%%

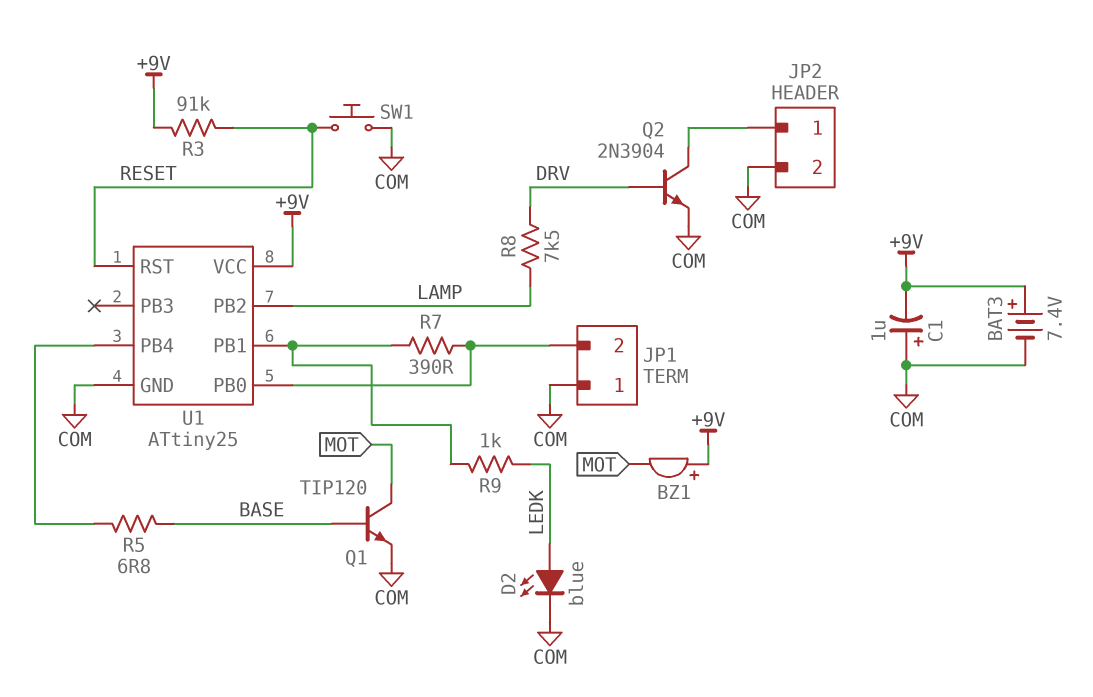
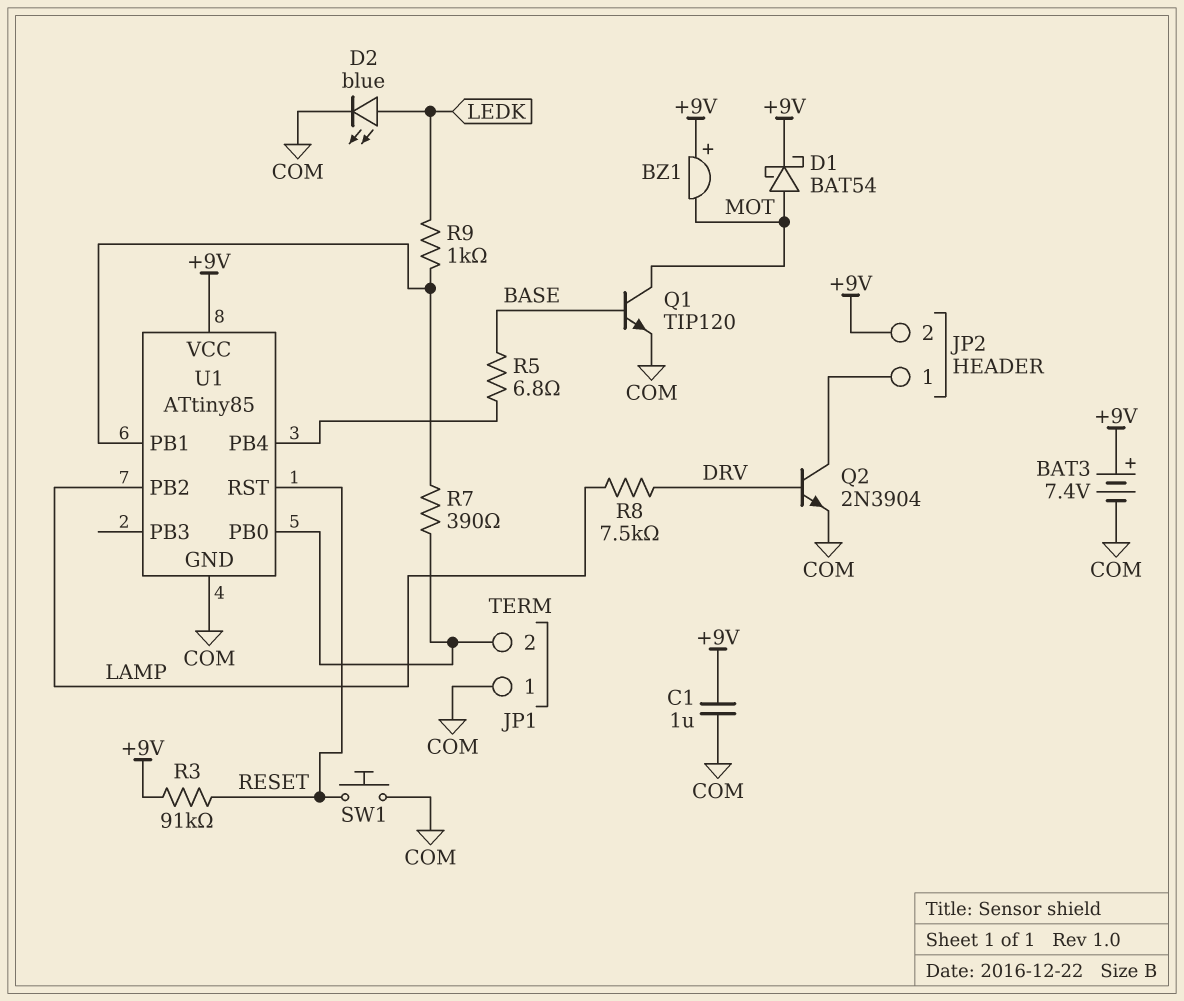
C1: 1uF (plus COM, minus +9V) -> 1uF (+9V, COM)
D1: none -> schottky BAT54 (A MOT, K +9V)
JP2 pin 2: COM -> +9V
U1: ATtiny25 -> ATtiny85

%%
%%

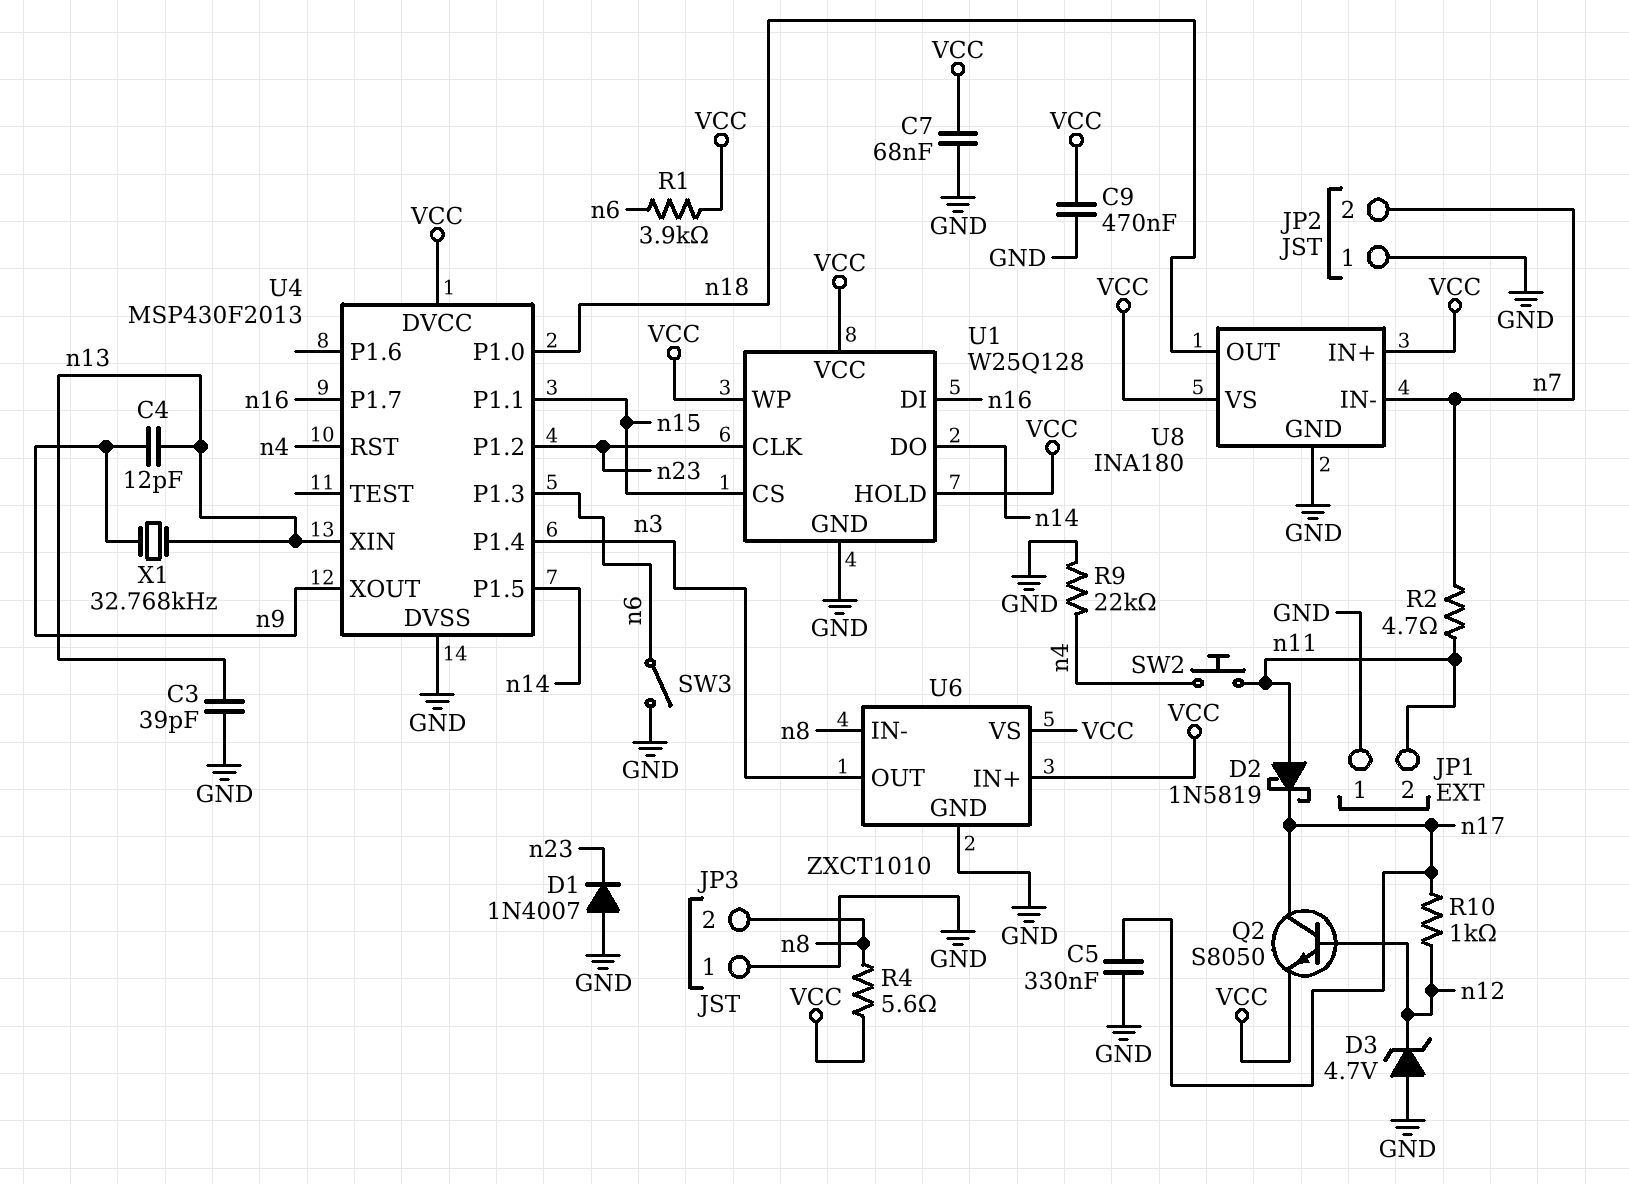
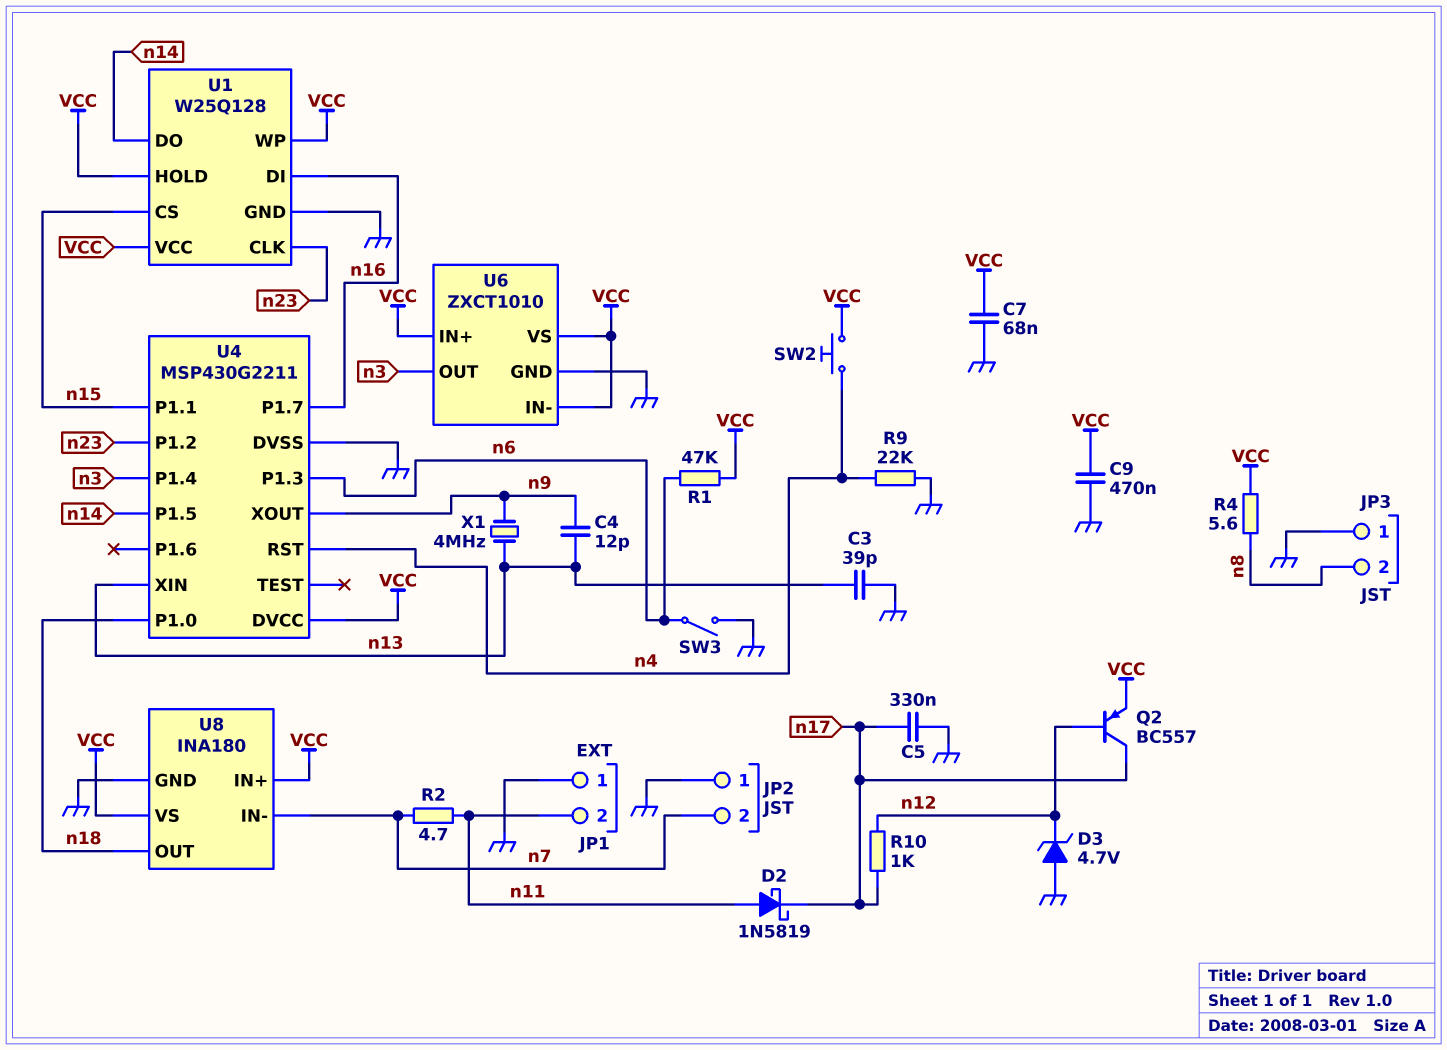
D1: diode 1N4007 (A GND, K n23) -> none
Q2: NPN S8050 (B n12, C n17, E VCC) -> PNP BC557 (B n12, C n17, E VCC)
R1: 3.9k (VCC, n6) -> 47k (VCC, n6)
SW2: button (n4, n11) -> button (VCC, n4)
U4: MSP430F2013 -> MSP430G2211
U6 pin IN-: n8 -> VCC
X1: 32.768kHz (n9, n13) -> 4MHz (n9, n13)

%%

◆ PROBLEM STATEMENT
Looking through the data above, copy out each line in which the string "none" occurs.

◆ ANSWER AREA
D1: none -> schottky BAT54 (A MOT, K +9V)
D1: diode 1N4007 (A GND, K n23) -> none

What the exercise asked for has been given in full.